Object tracking records:
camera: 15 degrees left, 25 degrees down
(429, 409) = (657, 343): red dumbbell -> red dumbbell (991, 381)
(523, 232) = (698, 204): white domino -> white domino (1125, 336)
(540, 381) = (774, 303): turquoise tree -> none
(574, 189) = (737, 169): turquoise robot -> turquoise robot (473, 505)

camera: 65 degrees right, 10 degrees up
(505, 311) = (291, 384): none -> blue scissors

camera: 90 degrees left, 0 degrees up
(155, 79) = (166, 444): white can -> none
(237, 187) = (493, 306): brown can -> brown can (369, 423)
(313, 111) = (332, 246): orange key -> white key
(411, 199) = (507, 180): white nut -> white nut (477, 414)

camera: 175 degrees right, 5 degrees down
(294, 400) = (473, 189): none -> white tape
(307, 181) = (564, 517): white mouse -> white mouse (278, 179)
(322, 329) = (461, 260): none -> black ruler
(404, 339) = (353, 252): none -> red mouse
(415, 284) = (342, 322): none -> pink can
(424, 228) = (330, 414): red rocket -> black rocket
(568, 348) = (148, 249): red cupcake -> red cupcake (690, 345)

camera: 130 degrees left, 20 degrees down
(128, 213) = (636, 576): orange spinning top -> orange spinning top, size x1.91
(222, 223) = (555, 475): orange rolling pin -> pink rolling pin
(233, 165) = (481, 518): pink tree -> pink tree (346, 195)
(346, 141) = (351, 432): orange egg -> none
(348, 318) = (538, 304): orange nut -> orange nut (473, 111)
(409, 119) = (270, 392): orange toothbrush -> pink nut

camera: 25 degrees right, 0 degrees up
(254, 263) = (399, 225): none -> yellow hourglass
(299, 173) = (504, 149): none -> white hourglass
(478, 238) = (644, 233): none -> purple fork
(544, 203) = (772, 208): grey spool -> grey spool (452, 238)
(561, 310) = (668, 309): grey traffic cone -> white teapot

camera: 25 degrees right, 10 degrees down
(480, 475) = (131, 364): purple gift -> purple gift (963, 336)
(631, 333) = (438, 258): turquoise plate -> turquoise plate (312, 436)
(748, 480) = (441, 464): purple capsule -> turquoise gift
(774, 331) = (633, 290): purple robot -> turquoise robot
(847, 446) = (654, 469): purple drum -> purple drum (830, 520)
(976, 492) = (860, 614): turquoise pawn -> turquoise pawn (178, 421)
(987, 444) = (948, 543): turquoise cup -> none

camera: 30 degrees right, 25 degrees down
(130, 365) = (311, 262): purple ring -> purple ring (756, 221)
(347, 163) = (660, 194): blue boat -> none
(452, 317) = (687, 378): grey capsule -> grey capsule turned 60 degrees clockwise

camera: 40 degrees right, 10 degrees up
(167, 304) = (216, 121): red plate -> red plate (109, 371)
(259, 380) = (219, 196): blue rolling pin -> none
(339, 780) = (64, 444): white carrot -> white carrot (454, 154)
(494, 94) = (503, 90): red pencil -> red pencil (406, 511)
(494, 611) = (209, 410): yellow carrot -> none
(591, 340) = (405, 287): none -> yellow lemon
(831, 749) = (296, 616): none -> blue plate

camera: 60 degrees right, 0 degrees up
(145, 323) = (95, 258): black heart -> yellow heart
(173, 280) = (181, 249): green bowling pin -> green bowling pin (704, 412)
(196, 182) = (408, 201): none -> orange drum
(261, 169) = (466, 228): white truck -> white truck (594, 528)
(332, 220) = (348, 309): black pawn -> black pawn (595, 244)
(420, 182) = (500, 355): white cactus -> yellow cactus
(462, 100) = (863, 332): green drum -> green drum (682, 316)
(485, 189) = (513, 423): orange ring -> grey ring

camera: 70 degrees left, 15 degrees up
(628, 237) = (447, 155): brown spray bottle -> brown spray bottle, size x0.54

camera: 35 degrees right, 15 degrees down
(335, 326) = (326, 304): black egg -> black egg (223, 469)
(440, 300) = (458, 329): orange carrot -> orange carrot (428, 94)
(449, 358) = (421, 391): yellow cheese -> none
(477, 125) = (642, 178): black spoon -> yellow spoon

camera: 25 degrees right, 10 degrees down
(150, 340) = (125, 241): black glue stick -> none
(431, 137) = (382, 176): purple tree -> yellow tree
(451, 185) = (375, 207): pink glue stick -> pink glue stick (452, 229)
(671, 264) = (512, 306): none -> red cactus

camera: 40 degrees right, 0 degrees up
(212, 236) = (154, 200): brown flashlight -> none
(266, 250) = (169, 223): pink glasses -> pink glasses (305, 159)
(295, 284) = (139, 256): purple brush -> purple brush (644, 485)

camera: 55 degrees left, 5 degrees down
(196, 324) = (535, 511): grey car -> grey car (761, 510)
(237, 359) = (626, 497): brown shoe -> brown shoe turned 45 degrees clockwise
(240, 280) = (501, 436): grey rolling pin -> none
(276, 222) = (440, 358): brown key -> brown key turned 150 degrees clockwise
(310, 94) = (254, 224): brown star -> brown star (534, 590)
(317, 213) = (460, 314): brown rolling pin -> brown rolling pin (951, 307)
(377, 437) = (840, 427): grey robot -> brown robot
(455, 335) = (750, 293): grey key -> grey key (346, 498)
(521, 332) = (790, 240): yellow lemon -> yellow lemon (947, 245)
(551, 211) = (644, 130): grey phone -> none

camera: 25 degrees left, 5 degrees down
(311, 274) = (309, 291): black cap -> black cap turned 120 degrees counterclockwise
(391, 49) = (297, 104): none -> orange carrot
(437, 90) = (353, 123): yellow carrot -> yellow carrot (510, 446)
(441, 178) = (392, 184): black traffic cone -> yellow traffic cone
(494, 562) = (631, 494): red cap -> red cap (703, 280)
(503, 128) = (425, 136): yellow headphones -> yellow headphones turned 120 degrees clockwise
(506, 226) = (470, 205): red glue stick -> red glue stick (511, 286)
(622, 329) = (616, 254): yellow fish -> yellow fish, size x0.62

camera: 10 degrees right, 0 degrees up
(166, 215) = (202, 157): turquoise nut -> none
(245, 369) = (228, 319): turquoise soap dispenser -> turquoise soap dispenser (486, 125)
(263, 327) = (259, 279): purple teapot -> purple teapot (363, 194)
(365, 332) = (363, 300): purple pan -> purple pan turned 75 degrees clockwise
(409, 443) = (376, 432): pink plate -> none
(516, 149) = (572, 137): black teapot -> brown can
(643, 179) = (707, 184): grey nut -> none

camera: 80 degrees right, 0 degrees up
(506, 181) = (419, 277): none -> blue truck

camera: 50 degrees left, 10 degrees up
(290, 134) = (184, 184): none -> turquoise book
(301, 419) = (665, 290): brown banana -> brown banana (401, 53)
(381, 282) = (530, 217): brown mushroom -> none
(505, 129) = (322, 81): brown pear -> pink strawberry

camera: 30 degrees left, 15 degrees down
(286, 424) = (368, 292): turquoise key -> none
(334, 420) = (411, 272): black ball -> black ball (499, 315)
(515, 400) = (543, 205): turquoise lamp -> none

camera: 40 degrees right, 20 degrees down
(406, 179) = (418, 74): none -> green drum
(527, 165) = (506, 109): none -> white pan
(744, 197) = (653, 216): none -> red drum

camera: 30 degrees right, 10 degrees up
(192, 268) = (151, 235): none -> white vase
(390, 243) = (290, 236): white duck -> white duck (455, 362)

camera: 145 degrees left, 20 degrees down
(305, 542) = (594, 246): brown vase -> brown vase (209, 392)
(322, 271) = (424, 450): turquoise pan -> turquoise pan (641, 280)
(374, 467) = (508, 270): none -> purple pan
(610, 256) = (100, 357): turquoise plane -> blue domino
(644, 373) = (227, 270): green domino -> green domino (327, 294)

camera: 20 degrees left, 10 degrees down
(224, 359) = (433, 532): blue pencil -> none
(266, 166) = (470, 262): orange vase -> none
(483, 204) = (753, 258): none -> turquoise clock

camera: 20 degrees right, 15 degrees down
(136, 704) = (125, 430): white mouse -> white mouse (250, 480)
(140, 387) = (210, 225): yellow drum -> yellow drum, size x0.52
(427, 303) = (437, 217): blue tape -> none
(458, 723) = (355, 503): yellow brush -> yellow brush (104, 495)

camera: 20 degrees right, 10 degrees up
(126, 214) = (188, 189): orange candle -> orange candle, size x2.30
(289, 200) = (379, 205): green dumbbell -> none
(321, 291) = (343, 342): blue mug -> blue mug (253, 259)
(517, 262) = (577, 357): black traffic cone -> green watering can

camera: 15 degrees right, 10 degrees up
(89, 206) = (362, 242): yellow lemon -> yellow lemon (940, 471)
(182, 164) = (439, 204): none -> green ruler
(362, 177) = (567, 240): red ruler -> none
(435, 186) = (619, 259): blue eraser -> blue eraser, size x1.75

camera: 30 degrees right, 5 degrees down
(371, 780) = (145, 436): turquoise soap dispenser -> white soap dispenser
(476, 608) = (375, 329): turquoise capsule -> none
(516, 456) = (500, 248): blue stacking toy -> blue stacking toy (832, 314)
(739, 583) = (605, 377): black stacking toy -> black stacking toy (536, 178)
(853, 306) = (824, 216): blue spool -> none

Task >> Above this instruction are the records; retype exactly the lines from the one containing "(299, 173) = (504, 149): none" up to and including the one containing "(748, 480) = (441, 464): purple".

Task solution >>
(299, 173) = (504, 149): none -> white hourglass
(478, 238) = (644, 233): none -> purple fork
(544, 203) = (772, 208): grey spool -> grey spool (452, 238)
(561, 310) = (668, 309): grey traffic cone -> white teapot

camera: 25 degrees right, 10 degrees down
(480, 475) = (131, 364): purple gift -> purple gift (963, 336)
(631, 333) = (438, 258): turquoise plate -> turquoise plate (312, 436)
(748, 480) = (441, 464): purple capsule -> turquoise gift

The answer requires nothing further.